• **EXERCISE INSTRUCTIONS**
Lines before the one containing "(381, 281) = (323, 382): grey" are left out; output the rest of the data exactly, through the final line.

[Before-and-after object listings]
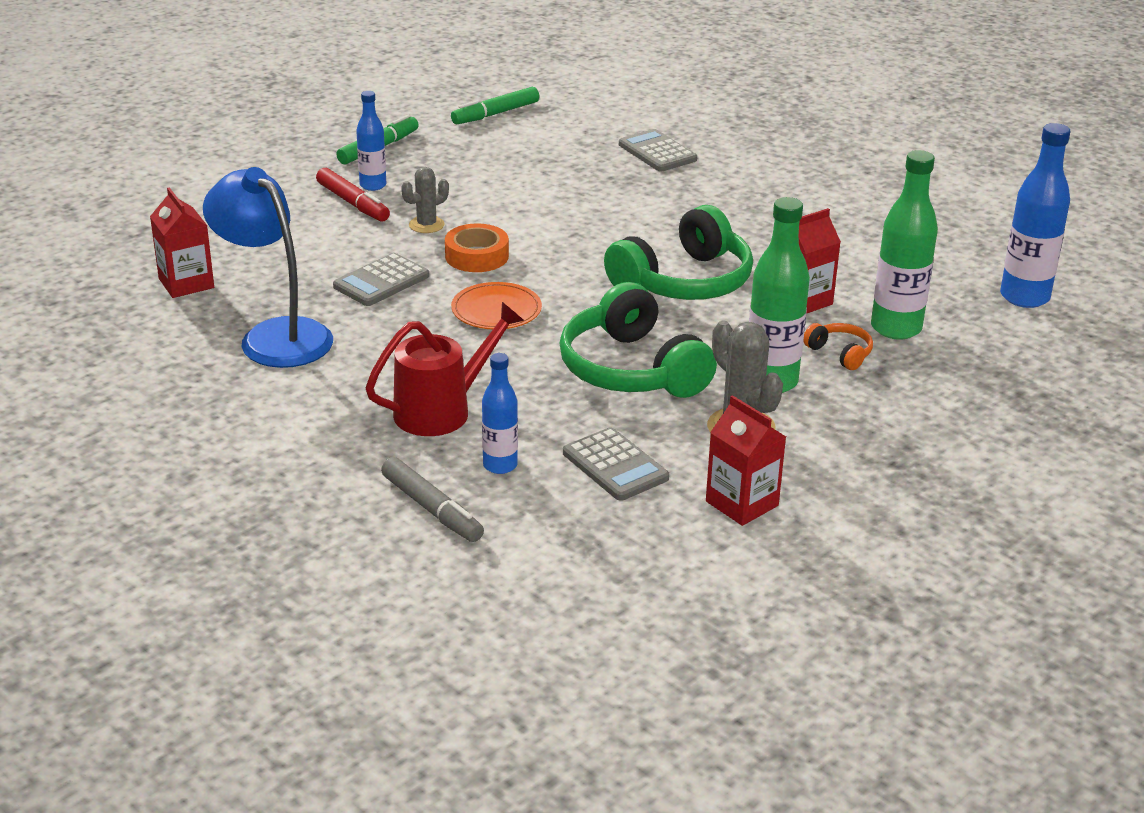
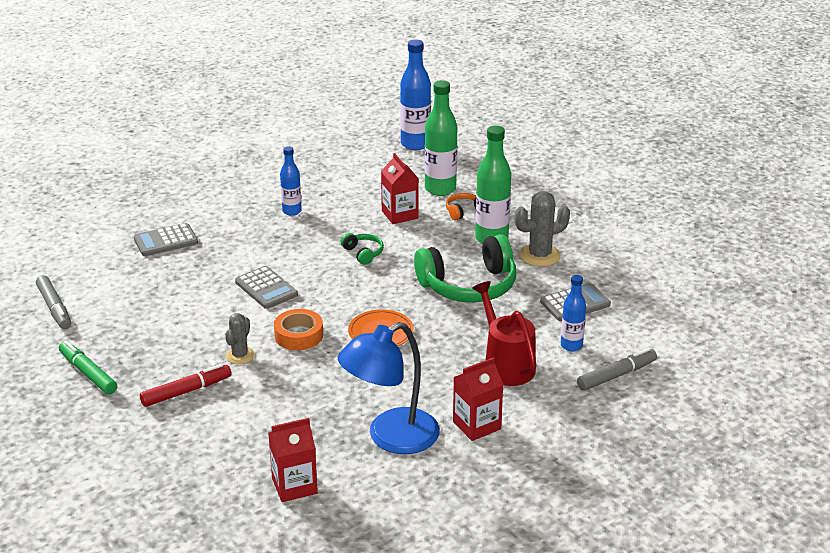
camera: 80 degrees left, 0 degrees up
(373, 185) = (158, 379): blue bottle -> blue bottle (292, 211)
(381, 281) = (323, 382): grey calculator -> grey calculator (266, 288)
(426, 225) = (240, 356): grey cactus -> grey cactus turned 45 degrees clockwise
(495, 114) = (54, 308): green marker -> grey marker
(684, 282) = (363, 253): green headphones -> green headphones, size x0.44
(742, 503) = (615, 265): red carton -> red carton (476, 425)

• **OUTPUT BELOW**
(381, 281) = (323, 382): grey calculator -> grey calculator (266, 288)
(426, 225) = (240, 356): grey cactus -> grey cactus turned 45 degrees clockwise
(495, 114) = (54, 308): green marker -> grey marker
(684, 282) = (363, 253): green headphones -> green headphones, size x0.44
(742, 503) = (615, 265): red carton -> red carton (476, 425)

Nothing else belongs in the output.